RECORDED INFORMATION START

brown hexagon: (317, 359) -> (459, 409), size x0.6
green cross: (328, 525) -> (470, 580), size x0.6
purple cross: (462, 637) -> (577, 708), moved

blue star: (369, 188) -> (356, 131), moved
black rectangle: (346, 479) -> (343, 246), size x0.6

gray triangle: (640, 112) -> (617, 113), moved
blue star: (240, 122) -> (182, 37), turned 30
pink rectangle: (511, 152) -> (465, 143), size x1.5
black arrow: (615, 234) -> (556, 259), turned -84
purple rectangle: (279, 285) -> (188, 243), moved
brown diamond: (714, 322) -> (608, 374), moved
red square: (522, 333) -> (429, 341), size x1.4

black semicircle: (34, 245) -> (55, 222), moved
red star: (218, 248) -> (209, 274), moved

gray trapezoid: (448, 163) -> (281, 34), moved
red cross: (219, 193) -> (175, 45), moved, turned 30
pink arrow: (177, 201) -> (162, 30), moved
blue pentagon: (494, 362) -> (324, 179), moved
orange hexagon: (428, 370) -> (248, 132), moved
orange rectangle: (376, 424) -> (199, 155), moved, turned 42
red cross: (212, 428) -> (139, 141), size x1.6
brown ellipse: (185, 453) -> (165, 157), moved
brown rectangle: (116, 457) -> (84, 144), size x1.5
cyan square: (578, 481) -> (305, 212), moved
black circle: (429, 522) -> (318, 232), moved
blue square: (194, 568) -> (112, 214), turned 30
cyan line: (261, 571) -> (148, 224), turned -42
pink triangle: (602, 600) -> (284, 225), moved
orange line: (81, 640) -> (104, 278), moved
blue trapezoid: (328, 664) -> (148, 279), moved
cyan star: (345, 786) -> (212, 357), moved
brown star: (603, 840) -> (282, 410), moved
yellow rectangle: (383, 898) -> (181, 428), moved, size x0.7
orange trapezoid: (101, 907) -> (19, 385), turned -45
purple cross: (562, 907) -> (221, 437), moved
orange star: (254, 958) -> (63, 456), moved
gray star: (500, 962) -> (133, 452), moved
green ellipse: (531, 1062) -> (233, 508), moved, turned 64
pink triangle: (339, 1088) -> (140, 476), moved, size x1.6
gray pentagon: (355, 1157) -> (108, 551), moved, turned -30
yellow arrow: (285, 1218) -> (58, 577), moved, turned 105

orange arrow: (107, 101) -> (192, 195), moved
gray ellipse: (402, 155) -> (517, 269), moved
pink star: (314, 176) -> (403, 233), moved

RECORDED INFORMATION END

◆ BRIEF:
Output the lines above exactly, but only those between the line holding "red star: (218, 248) -> (209, 274), moved" and the line holding "orange line: (81, 640) -> (104, 278), moved", inclusive.

◆ WRITTEN SOLUTION:
red star: (218, 248) -> (209, 274), moved

gray trapezoid: (448, 163) -> (281, 34), moved
red cross: (219, 193) -> (175, 45), moved, turned 30
pink arrow: (177, 201) -> (162, 30), moved
blue pentagon: (494, 362) -> (324, 179), moved
orange hexagon: (428, 370) -> (248, 132), moved
orange rectangle: (376, 424) -> (199, 155), moved, turned 42
red cross: (212, 428) -> (139, 141), size x1.6
brown ellipse: (185, 453) -> (165, 157), moved
brown rectangle: (116, 457) -> (84, 144), size x1.5
cyan square: (578, 481) -> (305, 212), moved
black circle: (429, 522) -> (318, 232), moved
blue square: (194, 568) -> (112, 214), turned 30
cyan line: (261, 571) -> (148, 224), turned -42
pink triangle: (602, 600) -> (284, 225), moved
orange line: (81, 640) -> (104, 278), moved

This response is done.